--- START ---
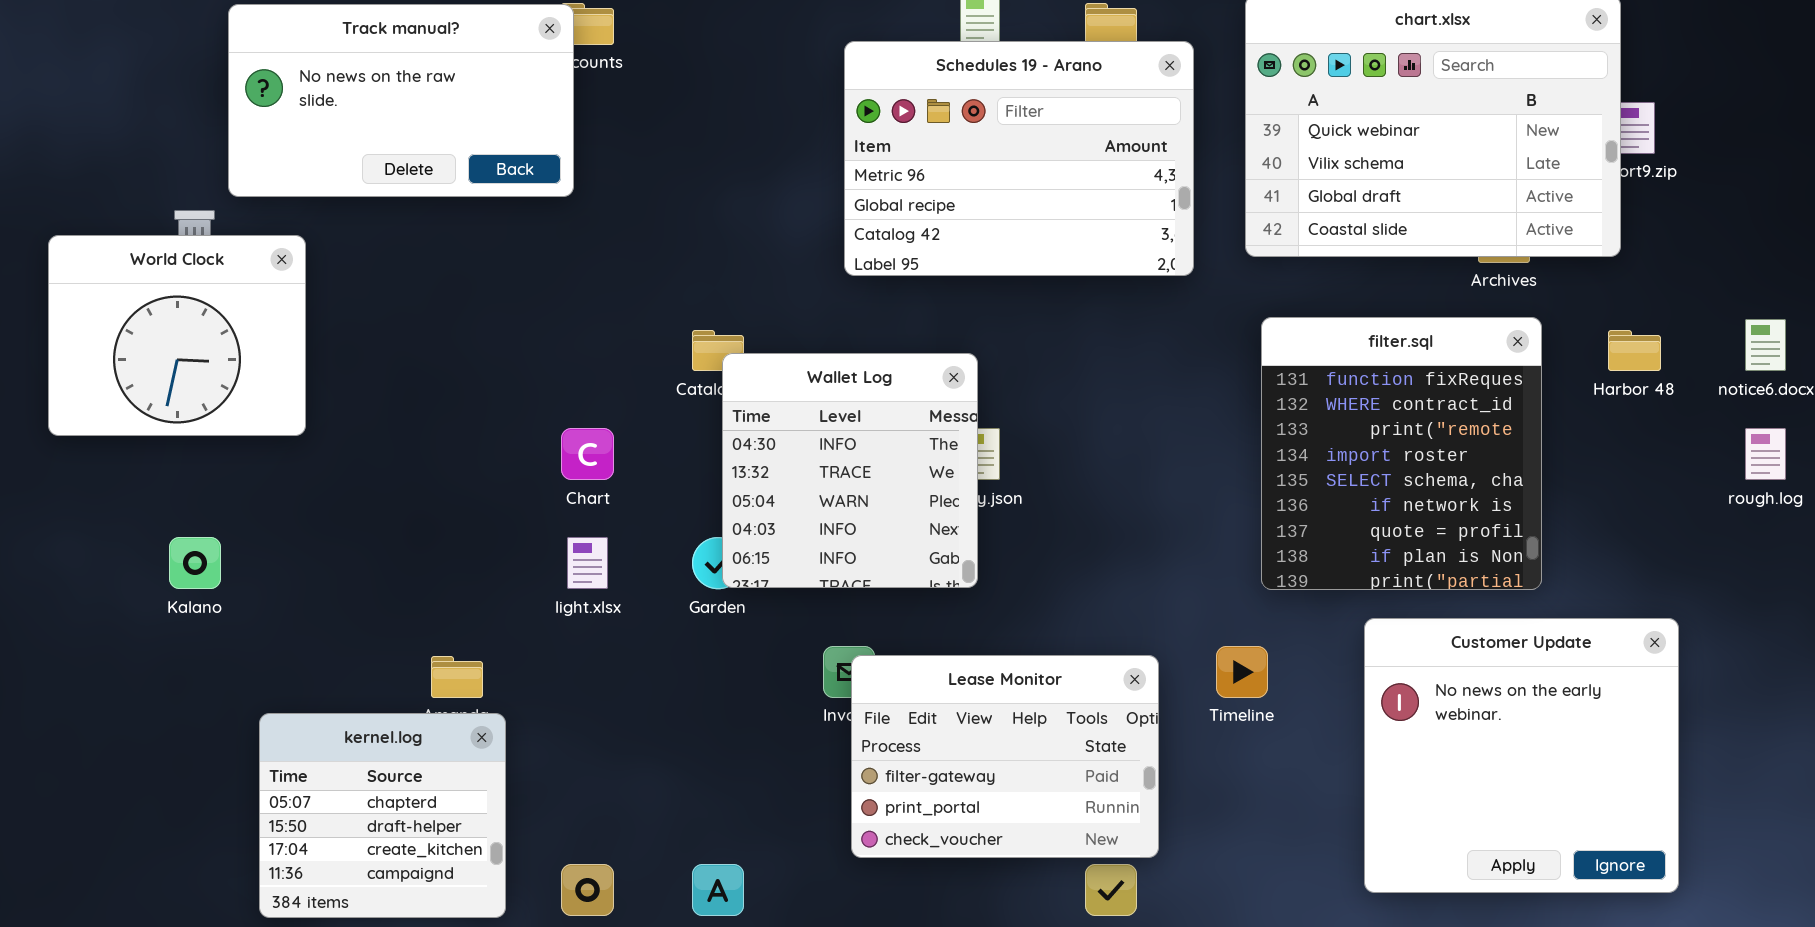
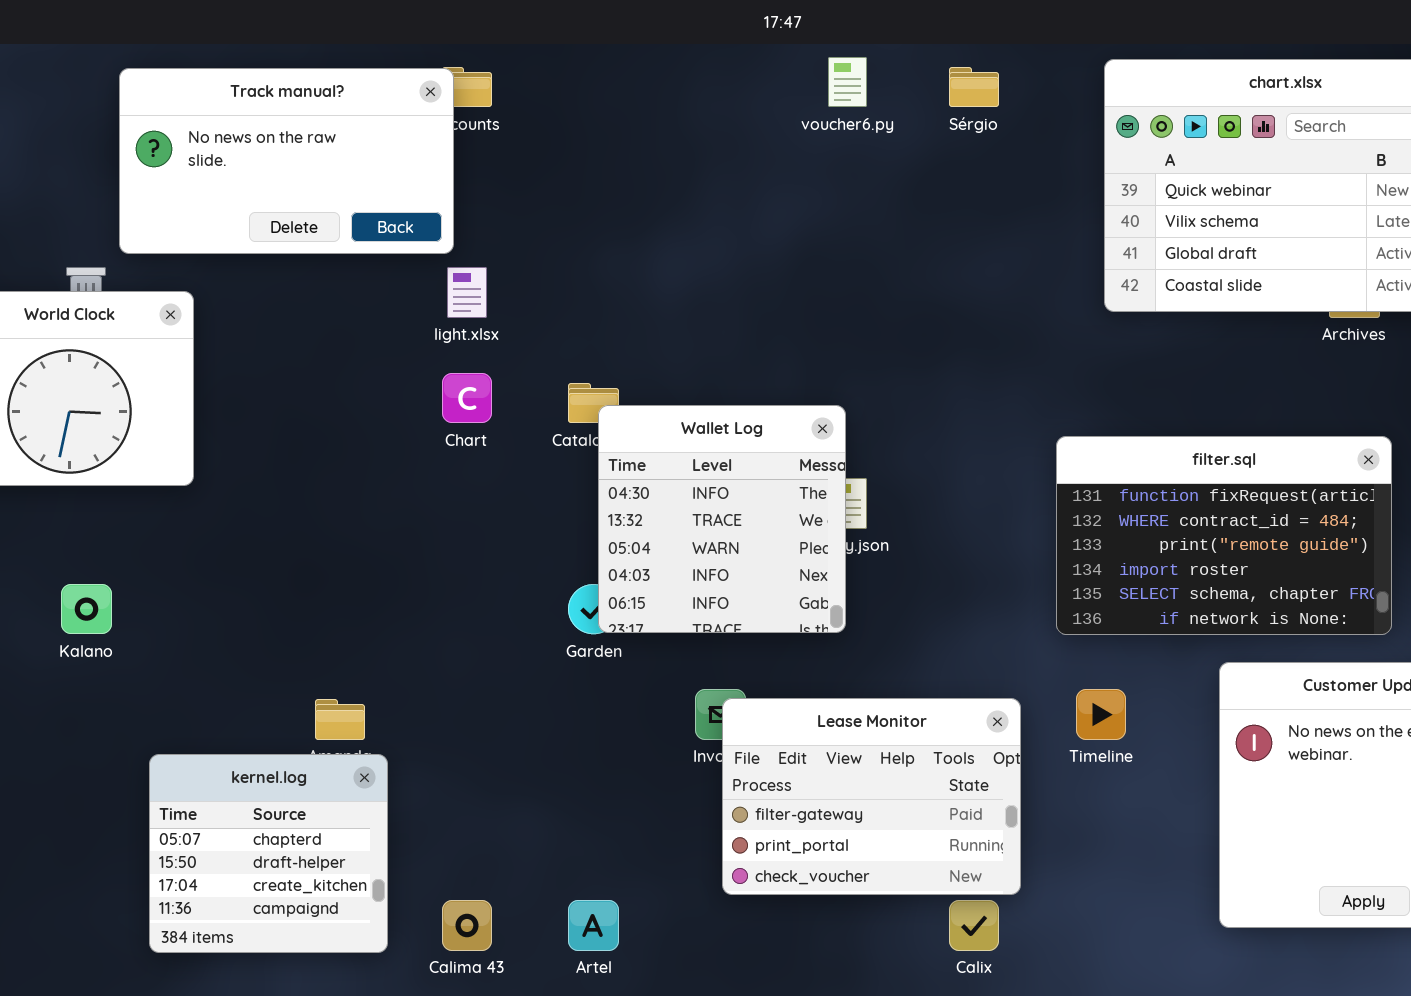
Schedules 19 - Arano: [844,41,1194,276] -> none, closed
filter.sql: [1261,317,1542,590] -> [1056,436,1392,635], resized
Chart: [561,428,614,480] -> [442,373,492,423], moved
light.xlsx: [567,537,608,589] -> [447,267,487,318], moved

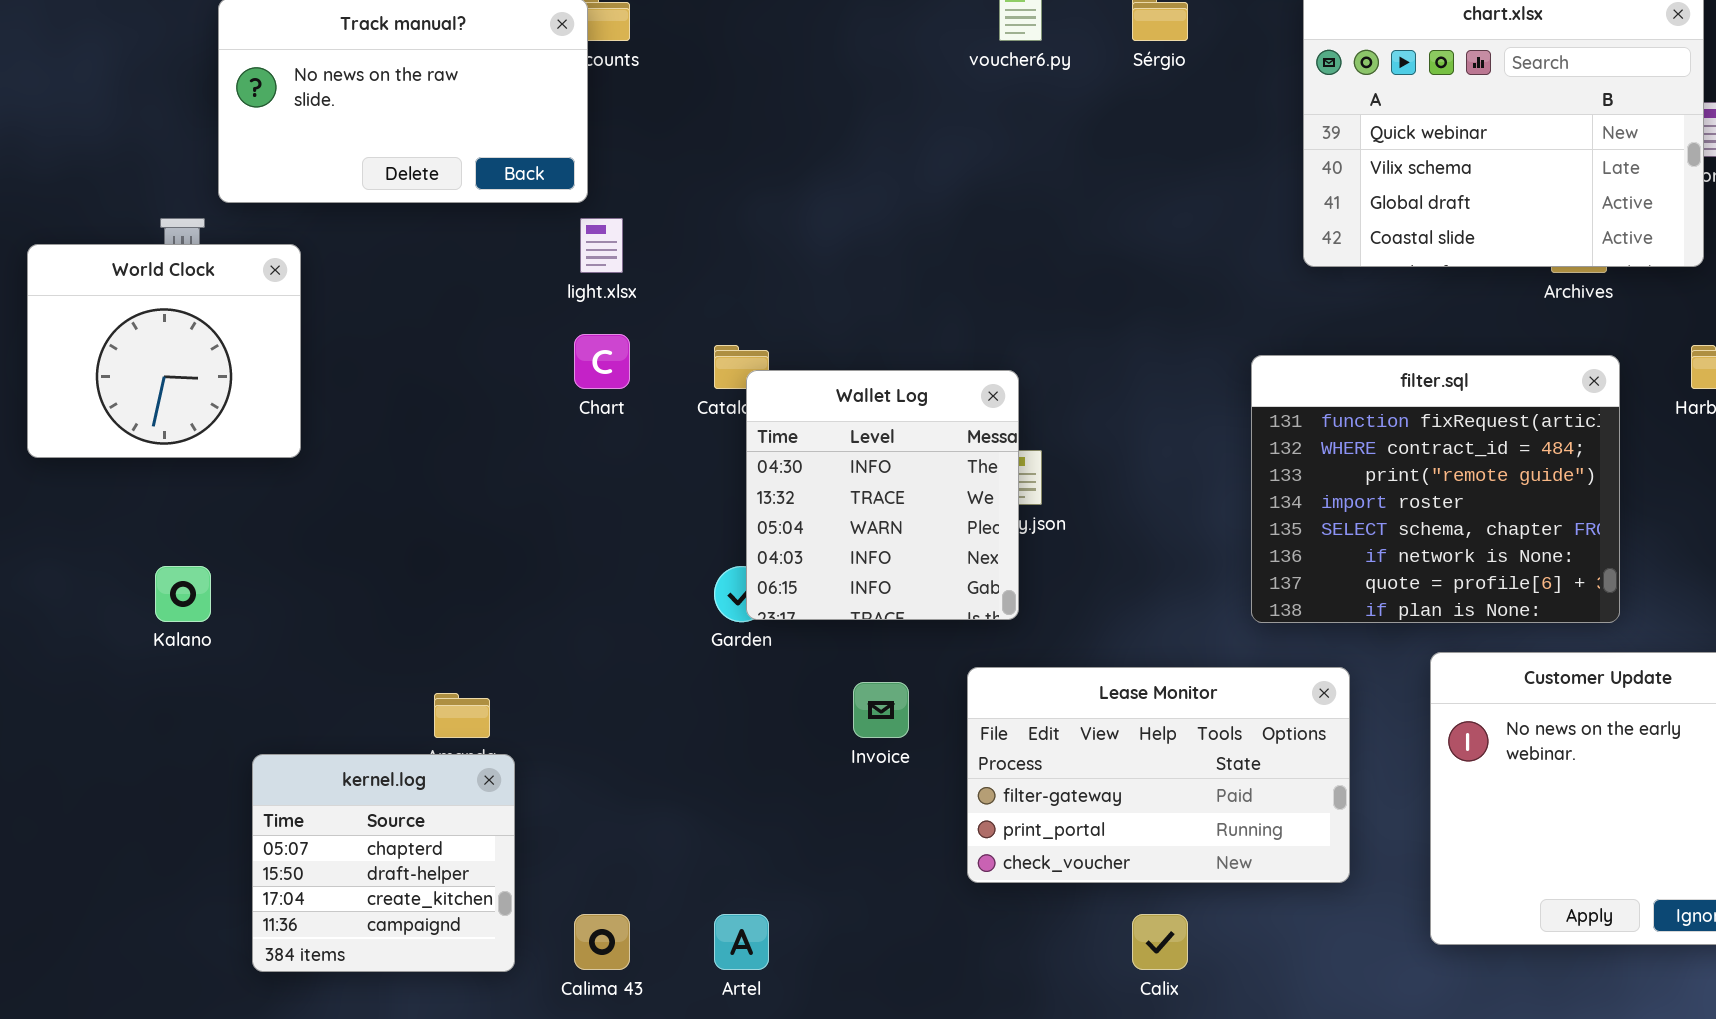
filter.sql: [1056,436,1392,635] -> [1251,355,1620,623], resized
Lease Monitor: [722,698,1021,895] -> [967,667,1350,883], moved, resized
--- END ---
_Aim of the task_
Reproduce word for word only the lines between the line containing "light.xlsx: [567,537,608,589] ->" and the end of the listing above, both included, and drop any pictures.

_Reply_
light.xlsx: [567,537,608,589] -> [447,267,487,318], moved

filter.sql: [1056,436,1392,635] -> [1251,355,1620,623], resized
Lease Monitor: [722,698,1021,895] -> [967,667,1350,883], moved, resized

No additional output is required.